**TASK BRIEF**
The reply should hold only the lines below beginning at the one with "red notebook: 4 -> 5" and ending at the one with "brown lamp: 2 -> 0", copied exactly, with every picture left out.

***** INPUT *****

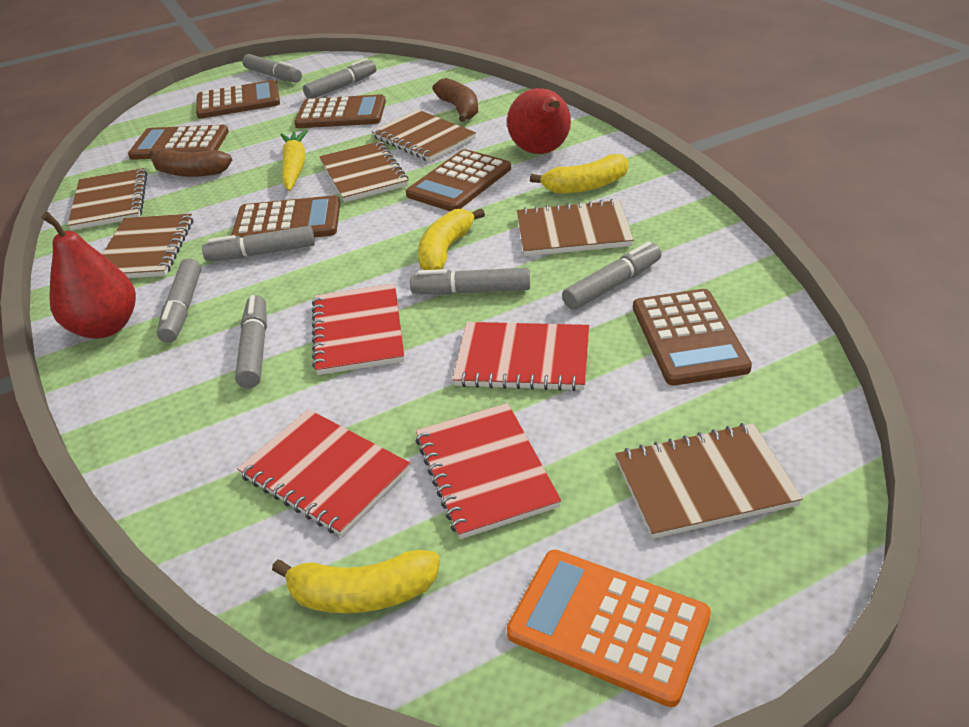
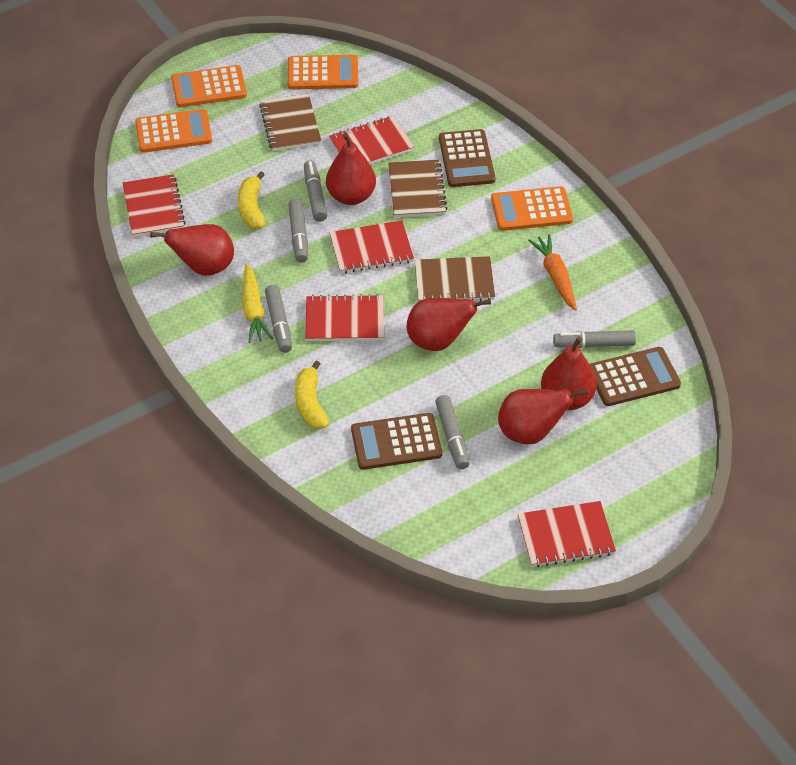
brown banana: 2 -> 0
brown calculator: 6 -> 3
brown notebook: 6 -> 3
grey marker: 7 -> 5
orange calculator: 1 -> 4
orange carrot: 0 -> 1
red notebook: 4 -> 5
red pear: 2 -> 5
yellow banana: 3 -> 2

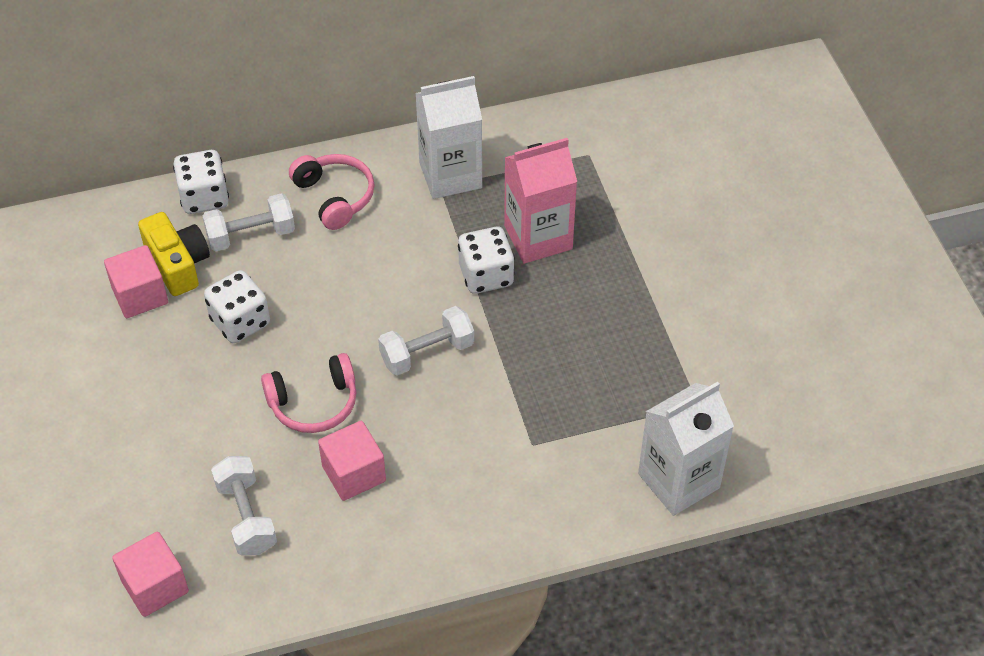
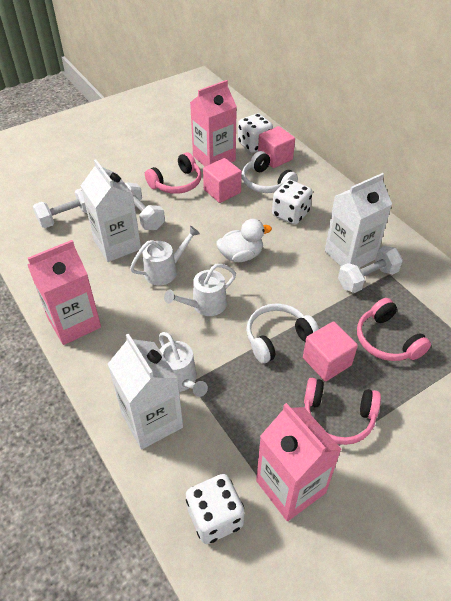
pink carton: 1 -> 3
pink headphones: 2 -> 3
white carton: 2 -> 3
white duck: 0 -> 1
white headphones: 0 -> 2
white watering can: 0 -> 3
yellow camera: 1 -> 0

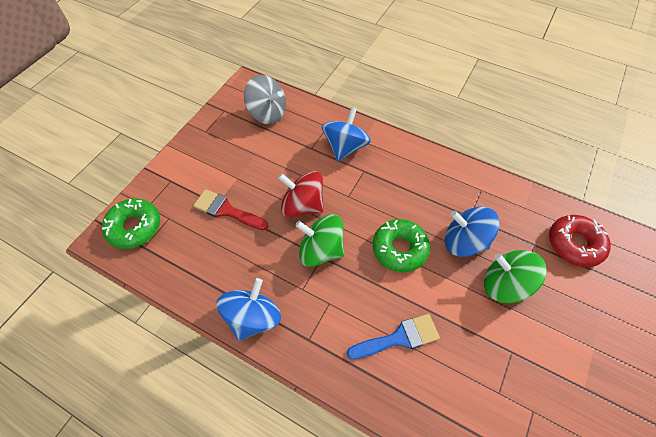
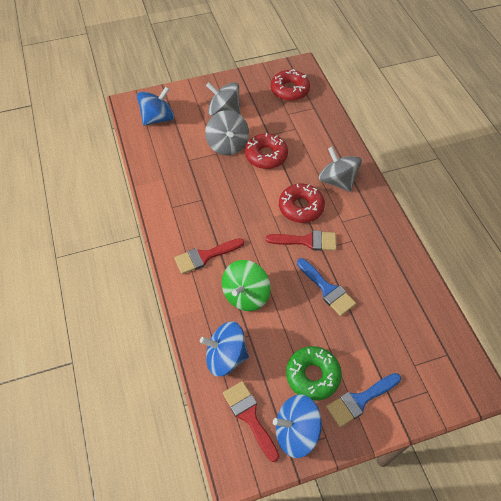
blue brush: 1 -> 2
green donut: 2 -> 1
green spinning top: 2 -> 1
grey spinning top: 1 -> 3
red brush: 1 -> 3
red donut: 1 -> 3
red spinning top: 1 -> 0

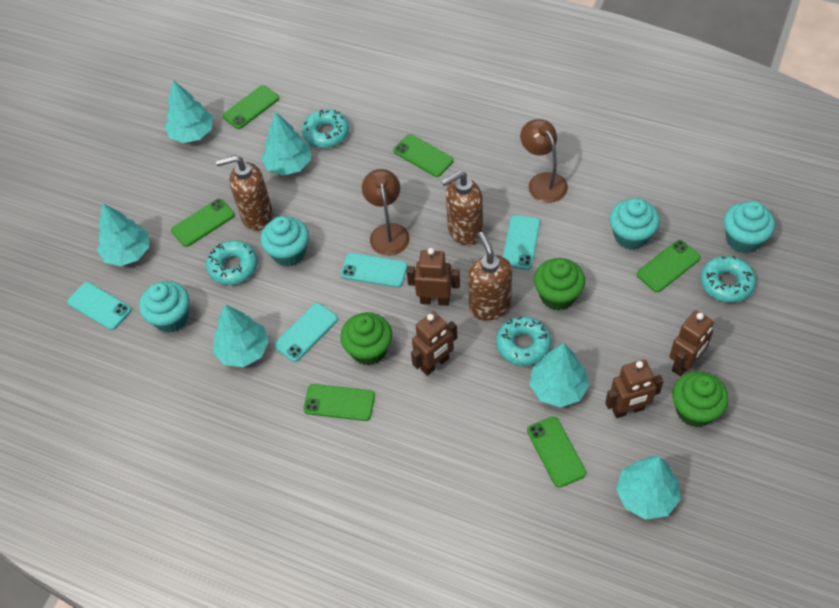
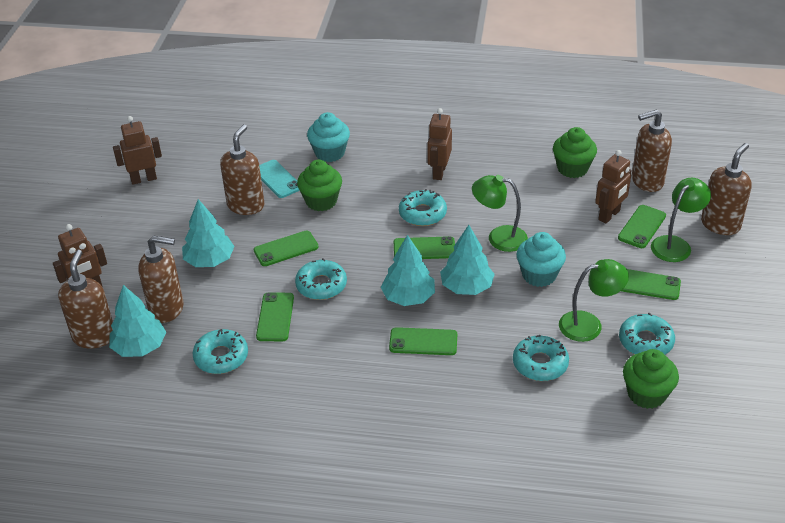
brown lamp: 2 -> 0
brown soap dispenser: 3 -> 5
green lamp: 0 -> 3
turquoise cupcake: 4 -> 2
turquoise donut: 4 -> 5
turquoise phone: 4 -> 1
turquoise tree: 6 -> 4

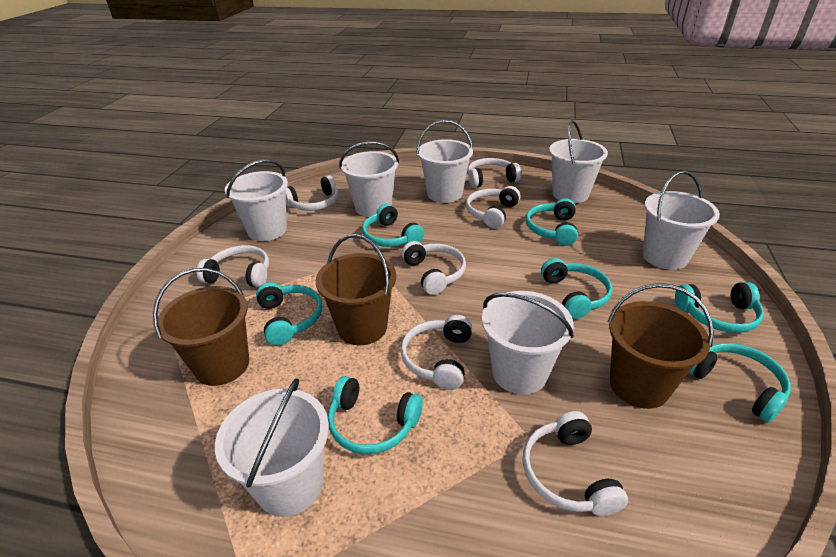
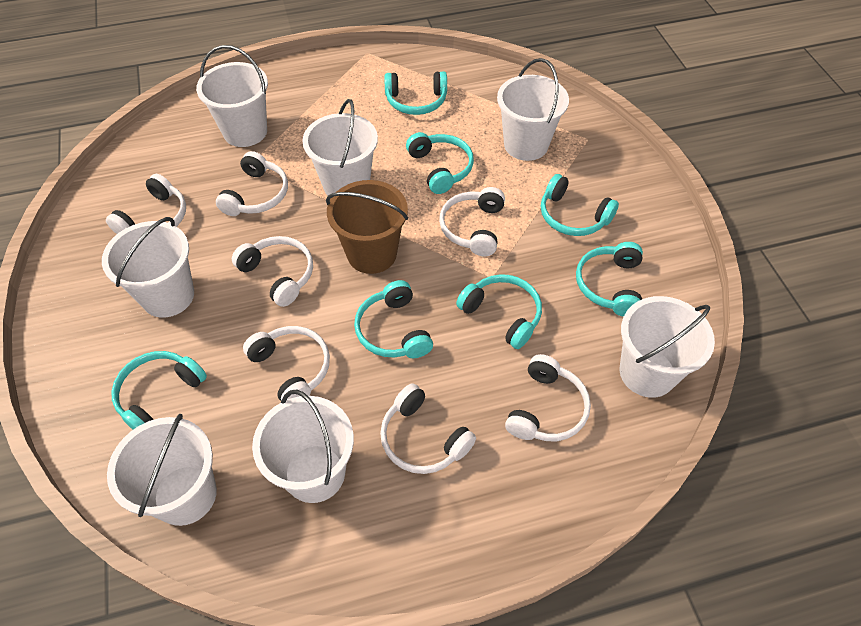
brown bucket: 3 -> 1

*****

**YOUR SOLUTION**
red notebook: 4 -> 5
red pear: 2 -> 5
yellow banana: 3 -> 2

pink carton: 1 -> 3
pink headphones: 2 -> 3
white carton: 2 -> 3
white duck: 0 -> 1
white headphones: 0 -> 2
white watering can: 0 -> 3
yellow camera: 1 -> 0

blue brush: 1 -> 2
green donut: 2 -> 1
green spinning top: 2 -> 1
grey spinning top: 1 -> 3
red brush: 1 -> 3
red donut: 1 -> 3
red spinning top: 1 -> 0

brown lamp: 2 -> 0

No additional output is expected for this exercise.